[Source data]
----------------

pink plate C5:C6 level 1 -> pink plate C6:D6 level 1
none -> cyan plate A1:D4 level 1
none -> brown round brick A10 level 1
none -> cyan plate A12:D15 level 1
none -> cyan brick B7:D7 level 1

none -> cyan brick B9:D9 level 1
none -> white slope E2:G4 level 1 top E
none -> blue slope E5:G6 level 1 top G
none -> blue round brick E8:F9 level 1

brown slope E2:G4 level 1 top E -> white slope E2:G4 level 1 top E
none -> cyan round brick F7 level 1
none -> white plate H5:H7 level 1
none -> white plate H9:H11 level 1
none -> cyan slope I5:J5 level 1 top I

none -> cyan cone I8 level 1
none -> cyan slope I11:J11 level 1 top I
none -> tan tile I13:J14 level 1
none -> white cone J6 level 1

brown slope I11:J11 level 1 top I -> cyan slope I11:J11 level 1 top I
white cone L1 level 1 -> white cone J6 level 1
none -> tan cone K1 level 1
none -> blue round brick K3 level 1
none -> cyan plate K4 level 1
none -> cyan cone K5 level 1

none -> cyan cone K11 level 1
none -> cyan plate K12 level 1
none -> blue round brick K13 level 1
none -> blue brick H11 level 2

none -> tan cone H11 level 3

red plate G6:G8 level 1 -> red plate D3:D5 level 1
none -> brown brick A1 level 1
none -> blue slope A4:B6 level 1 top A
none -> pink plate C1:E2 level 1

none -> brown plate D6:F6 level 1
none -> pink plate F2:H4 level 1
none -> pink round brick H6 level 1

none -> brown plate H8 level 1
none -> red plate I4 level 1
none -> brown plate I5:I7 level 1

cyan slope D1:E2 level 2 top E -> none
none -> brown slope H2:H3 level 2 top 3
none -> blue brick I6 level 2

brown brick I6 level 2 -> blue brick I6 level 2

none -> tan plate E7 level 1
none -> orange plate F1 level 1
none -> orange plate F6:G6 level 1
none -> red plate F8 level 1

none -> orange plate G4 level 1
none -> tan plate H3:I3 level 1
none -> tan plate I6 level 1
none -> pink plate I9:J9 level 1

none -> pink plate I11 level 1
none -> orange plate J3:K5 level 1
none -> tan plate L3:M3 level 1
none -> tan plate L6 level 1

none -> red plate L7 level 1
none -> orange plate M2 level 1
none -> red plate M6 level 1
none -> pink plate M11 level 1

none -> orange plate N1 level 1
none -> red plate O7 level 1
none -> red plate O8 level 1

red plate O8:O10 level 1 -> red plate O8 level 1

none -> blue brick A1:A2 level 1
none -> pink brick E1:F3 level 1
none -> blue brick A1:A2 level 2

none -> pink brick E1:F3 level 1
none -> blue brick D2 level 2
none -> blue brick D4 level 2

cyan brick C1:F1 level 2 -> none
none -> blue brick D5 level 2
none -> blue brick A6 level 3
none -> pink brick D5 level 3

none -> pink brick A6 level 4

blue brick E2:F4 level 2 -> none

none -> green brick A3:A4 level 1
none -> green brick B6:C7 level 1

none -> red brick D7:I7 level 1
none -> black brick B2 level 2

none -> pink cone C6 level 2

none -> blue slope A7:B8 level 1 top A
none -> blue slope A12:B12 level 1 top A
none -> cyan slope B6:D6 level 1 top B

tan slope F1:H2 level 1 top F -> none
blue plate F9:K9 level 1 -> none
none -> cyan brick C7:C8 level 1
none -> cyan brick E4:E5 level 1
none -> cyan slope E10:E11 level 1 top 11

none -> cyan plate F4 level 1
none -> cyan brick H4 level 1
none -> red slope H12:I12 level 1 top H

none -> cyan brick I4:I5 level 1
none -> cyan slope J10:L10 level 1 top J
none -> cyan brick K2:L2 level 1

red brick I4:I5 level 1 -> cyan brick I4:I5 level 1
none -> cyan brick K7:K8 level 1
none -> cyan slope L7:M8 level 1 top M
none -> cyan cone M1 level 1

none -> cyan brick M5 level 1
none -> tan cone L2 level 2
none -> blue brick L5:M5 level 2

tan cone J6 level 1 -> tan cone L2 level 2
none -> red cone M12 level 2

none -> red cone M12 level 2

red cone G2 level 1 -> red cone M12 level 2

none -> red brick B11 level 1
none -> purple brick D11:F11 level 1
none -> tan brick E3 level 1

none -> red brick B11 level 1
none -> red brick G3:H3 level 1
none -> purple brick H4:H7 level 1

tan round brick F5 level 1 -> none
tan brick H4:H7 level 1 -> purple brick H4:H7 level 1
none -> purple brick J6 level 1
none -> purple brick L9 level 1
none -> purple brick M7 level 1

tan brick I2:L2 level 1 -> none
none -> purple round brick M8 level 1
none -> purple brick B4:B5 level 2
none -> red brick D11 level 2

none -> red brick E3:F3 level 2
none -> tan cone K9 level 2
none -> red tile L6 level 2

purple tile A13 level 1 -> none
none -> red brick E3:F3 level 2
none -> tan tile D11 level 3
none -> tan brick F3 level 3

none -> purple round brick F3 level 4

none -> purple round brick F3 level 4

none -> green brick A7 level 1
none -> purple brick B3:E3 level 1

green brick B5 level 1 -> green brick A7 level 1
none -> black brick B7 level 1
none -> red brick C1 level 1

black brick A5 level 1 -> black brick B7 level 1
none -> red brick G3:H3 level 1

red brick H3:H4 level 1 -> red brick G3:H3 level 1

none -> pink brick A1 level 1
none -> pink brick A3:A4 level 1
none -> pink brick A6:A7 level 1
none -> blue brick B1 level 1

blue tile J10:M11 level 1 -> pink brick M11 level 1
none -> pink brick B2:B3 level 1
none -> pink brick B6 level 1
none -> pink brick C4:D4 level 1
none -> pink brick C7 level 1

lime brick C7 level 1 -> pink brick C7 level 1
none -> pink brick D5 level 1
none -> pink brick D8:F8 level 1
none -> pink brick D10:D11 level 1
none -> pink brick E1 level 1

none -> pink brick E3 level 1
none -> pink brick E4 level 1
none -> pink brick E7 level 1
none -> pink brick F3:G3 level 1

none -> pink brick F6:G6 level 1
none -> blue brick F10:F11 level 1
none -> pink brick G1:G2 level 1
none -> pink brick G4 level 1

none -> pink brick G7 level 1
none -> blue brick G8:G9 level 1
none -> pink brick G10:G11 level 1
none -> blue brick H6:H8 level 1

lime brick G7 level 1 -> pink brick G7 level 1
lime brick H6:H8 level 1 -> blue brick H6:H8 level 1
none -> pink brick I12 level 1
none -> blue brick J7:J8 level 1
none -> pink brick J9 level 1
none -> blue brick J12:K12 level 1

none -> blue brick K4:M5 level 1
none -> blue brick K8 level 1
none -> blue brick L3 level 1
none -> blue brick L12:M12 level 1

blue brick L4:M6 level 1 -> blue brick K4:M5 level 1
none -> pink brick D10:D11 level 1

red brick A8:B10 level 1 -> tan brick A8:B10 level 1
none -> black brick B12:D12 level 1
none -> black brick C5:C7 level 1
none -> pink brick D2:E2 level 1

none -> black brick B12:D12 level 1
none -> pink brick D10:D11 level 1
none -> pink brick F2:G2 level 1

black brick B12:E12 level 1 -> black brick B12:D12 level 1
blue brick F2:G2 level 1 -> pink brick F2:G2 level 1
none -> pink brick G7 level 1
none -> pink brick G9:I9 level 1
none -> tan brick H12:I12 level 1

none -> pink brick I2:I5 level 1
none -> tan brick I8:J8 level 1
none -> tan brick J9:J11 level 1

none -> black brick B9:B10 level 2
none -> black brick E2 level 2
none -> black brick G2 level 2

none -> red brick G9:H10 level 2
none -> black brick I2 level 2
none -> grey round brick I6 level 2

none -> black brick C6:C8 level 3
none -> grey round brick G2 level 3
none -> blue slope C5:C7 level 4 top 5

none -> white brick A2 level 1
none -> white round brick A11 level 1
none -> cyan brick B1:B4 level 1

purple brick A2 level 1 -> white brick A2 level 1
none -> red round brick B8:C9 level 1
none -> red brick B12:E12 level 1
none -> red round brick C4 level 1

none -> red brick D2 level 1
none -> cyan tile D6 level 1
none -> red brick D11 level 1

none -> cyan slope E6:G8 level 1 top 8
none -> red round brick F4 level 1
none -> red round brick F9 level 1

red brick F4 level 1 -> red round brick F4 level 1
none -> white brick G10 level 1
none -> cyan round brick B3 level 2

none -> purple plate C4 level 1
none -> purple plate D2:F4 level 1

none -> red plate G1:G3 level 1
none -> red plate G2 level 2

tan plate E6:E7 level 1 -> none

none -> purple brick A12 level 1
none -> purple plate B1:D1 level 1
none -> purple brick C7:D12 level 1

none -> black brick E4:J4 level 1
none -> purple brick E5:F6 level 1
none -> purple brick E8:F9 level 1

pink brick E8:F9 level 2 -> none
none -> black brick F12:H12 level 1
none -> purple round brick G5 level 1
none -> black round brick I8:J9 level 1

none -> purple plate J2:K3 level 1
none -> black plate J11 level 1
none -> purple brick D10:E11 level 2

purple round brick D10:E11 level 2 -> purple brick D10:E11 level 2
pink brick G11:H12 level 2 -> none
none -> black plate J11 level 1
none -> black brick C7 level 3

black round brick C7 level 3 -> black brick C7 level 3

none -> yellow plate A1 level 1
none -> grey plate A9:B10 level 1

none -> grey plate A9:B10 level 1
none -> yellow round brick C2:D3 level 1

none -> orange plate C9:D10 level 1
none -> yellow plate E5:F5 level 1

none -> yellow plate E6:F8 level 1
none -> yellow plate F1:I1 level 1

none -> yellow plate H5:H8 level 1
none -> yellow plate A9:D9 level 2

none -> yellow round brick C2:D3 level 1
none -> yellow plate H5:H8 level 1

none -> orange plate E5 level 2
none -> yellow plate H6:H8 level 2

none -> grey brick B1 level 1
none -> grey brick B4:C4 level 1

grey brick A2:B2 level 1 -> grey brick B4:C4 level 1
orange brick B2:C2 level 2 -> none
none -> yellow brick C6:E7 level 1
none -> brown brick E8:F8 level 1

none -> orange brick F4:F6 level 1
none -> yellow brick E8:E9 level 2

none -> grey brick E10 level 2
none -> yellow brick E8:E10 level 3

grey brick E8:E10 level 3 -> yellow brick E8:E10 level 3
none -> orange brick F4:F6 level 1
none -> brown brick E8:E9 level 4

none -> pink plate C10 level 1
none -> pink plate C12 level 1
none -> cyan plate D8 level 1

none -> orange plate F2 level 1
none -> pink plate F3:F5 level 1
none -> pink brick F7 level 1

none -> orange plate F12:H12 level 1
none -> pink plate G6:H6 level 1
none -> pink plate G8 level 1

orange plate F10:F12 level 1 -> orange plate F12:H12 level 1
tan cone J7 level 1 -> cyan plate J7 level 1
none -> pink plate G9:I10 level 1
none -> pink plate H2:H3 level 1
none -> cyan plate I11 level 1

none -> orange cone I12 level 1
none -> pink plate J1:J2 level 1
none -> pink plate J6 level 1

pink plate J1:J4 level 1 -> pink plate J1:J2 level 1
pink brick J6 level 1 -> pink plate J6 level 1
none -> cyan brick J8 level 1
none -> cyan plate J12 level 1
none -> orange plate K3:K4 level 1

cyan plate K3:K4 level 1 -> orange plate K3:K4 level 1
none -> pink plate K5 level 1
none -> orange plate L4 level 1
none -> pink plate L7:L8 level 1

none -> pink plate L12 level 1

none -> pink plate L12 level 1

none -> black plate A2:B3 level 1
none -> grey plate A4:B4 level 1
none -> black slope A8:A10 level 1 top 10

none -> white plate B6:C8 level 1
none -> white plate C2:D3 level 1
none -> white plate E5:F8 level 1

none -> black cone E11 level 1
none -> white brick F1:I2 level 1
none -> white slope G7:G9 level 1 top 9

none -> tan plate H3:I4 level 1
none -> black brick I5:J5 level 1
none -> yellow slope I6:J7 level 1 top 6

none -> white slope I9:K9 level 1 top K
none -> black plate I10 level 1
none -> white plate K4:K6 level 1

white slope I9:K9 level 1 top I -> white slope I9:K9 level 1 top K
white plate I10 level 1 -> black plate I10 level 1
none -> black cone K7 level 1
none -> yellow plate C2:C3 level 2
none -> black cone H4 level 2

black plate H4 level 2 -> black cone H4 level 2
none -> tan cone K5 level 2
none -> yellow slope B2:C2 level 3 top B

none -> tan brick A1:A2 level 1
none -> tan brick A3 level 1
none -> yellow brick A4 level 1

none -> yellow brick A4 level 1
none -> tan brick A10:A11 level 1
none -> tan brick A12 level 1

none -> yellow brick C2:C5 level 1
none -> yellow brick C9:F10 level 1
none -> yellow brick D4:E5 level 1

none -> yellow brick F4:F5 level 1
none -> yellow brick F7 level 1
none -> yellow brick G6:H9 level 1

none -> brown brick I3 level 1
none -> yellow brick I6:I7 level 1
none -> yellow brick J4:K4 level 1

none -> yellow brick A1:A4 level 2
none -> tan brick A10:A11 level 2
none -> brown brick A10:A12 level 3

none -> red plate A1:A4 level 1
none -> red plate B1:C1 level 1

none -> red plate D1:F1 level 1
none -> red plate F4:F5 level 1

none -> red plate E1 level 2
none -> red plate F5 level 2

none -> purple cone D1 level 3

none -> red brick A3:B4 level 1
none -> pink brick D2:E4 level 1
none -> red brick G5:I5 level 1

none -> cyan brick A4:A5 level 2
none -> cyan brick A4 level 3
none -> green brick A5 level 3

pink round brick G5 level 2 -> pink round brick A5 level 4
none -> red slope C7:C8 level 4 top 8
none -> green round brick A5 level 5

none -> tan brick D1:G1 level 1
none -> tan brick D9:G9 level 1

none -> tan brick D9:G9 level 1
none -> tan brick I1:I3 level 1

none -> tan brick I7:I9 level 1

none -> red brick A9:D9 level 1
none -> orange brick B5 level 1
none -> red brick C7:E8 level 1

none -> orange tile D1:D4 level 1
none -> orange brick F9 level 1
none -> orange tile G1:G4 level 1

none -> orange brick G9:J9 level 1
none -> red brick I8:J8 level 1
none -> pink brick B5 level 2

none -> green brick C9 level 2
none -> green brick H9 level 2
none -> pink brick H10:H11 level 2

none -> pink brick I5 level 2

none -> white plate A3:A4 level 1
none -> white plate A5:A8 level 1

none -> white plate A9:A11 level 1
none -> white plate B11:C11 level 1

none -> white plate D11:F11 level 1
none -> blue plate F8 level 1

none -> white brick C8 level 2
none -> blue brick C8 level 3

----------------

Exercise aim: What is asked for is an exact copy of the lines above from the one containing "none -> yellow brick C2:C5 level 1" through the one containing "none -> red plate A1:A4 level 1", and only those.

Solution for this task:
none -> yellow brick C2:C5 level 1
none -> yellow brick C9:F10 level 1
none -> yellow brick D4:E5 level 1

none -> yellow brick F4:F5 level 1
none -> yellow brick F7 level 1
none -> yellow brick G6:H9 level 1

none -> brown brick I3 level 1
none -> yellow brick I6:I7 level 1
none -> yellow brick J4:K4 level 1

none -> yellow brick A1:A4 level 2
none -> tan brick A10:A11 level 2
none -> brown brick A10:A12 level 3

none -> red plate A1:A4 level 1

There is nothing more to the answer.